→ Exercise aim
Only the lines from the line containing "SCALE3 pin VCC: 3V3 -> 5V" to the end of the records, both included, belong in the answer, copied exactly.
+ + + + + + +
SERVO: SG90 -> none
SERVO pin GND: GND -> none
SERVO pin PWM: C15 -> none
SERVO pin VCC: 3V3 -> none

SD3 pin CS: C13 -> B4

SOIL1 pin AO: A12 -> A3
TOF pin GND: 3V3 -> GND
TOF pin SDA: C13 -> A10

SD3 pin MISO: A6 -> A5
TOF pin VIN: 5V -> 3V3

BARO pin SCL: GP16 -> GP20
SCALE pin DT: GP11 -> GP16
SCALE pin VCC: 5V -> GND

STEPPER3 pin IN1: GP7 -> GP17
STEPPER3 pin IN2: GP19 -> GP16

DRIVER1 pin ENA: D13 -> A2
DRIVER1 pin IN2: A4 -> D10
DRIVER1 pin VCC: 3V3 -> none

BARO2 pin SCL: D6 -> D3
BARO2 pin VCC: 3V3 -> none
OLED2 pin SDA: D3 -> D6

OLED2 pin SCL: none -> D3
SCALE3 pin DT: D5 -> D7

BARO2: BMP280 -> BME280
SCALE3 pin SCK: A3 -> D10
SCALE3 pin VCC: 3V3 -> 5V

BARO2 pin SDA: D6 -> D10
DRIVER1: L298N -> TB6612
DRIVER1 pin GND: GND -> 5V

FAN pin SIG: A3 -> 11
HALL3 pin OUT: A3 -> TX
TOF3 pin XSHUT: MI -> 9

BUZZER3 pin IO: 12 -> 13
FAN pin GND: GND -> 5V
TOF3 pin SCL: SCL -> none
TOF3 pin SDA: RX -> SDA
+ + + + + + +
→ Task result
SCALE3 pin VCC: 3V3 -> 5V

BARO2 pin SDA: D6 -> D10
DRIVER1: L298N -> TB6612
DRIVER1 pin GND: GND -> 5V

FAN pin SIG: A3 -> 11
HALL3 pin OUT: A3 -> TX
TOF3 pin XSHUT: MI -> 9

BUZZER3 pin IO: 12 -> 13
FAN pin GND: GND -> 5V
TOF3 pin SCL: SCL -> none
TOF3 pin SDA: RX -> SDA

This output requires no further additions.